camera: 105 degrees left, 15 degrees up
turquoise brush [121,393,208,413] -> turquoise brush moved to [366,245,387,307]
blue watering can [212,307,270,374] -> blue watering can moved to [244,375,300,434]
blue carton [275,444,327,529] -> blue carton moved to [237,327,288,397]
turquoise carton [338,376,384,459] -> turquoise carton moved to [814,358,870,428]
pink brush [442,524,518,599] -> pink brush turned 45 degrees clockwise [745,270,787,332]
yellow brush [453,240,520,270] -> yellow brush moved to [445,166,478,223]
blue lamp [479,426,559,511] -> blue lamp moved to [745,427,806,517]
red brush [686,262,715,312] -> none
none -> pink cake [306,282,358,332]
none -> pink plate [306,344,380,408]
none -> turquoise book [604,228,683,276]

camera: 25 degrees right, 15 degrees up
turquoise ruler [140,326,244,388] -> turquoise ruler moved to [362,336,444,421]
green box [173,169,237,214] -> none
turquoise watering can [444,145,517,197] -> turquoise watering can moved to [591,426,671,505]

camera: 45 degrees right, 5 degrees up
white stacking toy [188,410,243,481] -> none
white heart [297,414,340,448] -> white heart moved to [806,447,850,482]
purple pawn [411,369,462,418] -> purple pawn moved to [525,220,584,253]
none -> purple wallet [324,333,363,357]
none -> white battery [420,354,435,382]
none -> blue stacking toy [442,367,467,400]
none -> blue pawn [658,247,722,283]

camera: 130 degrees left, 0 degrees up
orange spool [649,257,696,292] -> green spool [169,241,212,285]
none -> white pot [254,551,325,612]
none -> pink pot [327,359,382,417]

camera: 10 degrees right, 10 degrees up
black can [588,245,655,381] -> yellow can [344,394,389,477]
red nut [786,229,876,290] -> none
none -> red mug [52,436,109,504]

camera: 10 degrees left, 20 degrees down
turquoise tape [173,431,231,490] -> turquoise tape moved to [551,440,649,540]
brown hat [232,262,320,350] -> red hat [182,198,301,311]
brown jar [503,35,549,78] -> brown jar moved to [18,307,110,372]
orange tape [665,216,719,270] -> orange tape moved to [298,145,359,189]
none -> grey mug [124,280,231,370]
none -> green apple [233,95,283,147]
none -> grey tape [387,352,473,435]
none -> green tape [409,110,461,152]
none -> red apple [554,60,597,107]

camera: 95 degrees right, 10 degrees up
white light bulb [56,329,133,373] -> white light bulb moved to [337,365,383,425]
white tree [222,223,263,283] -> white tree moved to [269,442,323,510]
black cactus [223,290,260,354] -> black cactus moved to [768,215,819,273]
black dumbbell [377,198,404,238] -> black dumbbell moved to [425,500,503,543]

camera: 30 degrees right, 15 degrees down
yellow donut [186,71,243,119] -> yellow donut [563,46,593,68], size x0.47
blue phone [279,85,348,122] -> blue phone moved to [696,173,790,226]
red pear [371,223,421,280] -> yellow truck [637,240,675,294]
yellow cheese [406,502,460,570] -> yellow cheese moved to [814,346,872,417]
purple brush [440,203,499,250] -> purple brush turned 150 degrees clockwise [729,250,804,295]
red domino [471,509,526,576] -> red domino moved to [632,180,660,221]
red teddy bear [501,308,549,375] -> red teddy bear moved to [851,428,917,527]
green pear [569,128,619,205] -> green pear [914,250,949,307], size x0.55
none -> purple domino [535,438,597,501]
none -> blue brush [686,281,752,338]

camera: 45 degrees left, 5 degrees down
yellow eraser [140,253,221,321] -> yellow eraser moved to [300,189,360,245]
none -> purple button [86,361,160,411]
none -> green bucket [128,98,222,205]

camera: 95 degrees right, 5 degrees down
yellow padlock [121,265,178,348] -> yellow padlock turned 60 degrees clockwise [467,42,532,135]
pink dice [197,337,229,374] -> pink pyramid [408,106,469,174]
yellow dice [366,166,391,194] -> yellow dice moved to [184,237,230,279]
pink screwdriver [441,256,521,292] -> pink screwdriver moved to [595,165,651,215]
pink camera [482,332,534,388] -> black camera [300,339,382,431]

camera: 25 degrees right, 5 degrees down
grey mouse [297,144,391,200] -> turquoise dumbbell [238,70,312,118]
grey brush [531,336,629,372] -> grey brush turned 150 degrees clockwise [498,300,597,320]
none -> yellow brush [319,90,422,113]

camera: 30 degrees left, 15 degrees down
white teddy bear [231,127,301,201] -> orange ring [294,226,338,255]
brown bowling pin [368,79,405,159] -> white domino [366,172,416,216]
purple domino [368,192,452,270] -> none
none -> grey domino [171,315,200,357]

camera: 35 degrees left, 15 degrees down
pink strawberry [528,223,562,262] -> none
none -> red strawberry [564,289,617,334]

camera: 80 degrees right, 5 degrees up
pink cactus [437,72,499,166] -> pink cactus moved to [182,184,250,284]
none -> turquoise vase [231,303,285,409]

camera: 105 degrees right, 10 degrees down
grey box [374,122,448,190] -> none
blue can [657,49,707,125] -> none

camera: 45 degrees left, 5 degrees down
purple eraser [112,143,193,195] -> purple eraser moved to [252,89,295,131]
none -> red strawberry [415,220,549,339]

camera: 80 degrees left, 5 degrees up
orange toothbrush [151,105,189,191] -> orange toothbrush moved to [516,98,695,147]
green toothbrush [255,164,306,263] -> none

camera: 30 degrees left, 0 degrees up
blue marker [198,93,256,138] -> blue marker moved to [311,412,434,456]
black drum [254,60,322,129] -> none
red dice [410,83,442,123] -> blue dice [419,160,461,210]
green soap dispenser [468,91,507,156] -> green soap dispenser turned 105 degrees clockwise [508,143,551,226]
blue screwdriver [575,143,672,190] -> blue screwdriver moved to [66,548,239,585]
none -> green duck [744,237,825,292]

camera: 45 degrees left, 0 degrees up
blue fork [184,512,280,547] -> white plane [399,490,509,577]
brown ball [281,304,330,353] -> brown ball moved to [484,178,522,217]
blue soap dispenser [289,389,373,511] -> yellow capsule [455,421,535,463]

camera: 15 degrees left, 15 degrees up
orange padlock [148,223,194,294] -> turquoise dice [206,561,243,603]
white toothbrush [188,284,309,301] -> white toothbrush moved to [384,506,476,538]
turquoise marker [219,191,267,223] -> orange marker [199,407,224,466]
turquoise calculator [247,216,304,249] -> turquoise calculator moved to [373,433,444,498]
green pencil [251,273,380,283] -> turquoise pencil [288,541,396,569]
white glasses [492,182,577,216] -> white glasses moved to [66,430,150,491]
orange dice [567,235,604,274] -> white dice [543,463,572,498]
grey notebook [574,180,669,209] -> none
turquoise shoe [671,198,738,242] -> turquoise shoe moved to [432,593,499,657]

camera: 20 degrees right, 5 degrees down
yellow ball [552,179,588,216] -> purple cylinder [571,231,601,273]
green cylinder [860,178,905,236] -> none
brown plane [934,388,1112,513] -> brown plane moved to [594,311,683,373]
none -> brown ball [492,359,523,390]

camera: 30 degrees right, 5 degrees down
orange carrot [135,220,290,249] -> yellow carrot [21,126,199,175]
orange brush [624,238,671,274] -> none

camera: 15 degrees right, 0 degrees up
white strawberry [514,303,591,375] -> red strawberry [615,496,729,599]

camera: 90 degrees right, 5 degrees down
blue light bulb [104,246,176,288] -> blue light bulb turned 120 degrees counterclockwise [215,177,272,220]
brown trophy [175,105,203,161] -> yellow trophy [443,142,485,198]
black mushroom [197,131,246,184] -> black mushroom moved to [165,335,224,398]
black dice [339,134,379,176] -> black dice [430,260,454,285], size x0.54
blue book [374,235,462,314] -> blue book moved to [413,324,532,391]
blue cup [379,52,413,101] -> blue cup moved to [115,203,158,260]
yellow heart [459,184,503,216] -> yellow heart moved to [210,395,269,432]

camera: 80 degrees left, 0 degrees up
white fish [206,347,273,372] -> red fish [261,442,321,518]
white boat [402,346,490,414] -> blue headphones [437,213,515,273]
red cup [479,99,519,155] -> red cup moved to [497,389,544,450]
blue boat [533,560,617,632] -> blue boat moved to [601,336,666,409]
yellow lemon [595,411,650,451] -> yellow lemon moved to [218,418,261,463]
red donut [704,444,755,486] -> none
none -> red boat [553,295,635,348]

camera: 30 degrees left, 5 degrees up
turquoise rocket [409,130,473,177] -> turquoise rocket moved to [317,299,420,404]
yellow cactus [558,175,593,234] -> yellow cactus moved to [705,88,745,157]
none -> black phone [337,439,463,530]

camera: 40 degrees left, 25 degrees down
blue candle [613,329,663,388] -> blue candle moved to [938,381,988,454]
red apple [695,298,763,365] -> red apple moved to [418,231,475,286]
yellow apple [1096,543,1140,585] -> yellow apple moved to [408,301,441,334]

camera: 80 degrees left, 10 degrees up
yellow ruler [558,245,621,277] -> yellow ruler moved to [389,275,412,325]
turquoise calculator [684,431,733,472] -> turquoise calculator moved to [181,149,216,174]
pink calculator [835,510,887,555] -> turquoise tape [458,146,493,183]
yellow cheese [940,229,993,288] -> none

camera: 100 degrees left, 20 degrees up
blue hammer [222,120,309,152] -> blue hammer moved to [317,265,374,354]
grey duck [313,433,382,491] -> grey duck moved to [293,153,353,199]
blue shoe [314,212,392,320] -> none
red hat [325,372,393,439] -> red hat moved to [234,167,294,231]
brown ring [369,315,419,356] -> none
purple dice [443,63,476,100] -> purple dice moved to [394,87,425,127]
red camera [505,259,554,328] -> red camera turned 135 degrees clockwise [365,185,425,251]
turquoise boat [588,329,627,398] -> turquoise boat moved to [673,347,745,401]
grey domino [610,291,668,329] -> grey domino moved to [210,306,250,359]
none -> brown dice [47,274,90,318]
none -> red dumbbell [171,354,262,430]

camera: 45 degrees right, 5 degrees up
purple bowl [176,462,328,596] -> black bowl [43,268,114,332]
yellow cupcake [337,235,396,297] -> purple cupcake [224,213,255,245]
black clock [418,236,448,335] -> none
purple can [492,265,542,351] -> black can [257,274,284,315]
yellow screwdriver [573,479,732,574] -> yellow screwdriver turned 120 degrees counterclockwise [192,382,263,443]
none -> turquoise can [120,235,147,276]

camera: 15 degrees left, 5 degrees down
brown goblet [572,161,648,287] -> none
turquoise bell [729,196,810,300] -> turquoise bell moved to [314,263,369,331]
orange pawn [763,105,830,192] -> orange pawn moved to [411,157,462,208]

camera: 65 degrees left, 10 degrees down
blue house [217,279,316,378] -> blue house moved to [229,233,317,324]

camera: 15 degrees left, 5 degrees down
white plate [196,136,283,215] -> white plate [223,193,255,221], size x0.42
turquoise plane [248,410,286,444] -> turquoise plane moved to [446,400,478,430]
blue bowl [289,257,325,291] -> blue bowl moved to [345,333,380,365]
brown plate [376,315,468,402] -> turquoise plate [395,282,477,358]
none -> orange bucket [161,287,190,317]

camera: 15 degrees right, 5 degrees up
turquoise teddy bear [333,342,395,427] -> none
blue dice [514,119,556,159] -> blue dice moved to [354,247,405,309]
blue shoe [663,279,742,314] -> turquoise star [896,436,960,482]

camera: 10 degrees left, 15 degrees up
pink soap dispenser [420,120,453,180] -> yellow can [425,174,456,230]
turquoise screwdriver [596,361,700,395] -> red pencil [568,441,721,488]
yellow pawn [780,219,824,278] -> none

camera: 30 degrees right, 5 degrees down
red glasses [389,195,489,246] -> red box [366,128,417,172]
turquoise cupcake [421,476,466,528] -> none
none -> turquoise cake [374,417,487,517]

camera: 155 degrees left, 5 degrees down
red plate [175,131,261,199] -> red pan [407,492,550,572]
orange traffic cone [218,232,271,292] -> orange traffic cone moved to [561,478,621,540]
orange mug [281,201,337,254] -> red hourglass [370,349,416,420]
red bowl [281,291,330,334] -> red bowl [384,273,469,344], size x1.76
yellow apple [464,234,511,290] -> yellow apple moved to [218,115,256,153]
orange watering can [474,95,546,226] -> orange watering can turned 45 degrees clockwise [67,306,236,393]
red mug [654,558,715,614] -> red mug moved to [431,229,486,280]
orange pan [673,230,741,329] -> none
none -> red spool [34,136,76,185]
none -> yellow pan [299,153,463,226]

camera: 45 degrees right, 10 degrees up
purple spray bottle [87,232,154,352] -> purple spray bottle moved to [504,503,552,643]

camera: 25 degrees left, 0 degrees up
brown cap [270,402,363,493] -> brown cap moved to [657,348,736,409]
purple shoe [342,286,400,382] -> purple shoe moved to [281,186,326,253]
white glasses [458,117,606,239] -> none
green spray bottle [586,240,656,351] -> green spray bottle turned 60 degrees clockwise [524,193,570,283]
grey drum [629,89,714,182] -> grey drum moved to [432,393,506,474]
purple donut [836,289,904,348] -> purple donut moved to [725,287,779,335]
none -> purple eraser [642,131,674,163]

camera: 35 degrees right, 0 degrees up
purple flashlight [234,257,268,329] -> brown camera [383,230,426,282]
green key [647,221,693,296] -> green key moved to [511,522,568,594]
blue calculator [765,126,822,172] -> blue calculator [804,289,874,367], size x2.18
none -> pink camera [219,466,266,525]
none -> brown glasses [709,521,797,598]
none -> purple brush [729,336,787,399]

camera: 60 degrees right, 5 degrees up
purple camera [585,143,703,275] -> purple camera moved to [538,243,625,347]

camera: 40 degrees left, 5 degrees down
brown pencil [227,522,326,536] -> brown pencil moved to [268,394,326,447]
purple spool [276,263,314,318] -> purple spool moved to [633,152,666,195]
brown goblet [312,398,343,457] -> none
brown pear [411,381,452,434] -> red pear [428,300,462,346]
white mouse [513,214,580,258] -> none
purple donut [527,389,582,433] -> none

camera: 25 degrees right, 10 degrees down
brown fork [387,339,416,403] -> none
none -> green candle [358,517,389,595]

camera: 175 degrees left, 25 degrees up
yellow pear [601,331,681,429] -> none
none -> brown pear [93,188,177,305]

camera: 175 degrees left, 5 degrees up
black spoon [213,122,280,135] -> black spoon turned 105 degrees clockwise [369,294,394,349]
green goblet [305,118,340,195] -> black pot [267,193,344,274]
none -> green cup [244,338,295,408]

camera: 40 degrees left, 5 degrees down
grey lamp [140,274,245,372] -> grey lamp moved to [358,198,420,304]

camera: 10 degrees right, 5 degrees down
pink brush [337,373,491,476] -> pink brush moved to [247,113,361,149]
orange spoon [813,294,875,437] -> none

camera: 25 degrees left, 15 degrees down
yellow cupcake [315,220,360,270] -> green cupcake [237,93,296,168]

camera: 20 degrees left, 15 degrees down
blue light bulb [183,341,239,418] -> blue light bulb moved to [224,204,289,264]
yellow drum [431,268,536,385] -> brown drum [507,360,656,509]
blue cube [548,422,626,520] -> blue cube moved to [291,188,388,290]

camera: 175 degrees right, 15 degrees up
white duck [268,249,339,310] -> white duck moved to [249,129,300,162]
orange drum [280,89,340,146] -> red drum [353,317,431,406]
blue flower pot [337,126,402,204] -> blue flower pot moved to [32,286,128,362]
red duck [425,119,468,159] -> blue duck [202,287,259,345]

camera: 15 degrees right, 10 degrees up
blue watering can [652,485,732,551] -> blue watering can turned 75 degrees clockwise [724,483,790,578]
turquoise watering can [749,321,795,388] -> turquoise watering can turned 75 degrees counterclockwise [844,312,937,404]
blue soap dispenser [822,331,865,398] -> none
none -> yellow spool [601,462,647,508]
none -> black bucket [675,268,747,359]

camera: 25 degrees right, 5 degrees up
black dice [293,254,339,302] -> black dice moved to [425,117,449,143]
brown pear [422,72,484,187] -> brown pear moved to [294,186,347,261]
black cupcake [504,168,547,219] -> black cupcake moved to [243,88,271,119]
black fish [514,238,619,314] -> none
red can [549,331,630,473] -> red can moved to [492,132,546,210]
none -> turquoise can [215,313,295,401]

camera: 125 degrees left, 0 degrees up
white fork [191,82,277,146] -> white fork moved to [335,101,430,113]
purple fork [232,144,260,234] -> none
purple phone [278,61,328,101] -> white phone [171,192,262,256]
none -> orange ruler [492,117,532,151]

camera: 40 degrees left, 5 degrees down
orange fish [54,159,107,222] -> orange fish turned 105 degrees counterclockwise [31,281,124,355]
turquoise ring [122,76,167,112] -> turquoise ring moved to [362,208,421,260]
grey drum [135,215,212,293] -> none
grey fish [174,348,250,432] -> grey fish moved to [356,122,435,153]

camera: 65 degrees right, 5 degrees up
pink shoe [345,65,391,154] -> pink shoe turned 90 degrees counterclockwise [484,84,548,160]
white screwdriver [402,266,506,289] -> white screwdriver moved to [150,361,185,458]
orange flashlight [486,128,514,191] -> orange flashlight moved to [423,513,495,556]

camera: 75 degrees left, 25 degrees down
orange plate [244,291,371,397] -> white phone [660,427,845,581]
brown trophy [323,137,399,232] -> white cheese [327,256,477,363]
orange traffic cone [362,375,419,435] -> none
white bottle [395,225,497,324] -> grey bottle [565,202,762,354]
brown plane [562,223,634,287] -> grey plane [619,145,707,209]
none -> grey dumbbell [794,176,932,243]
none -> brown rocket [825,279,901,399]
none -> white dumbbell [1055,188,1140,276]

Work request
Looking at the data above, work out how many lines contain "counterclockwise" and answer with the figure only.

Solution to this task
5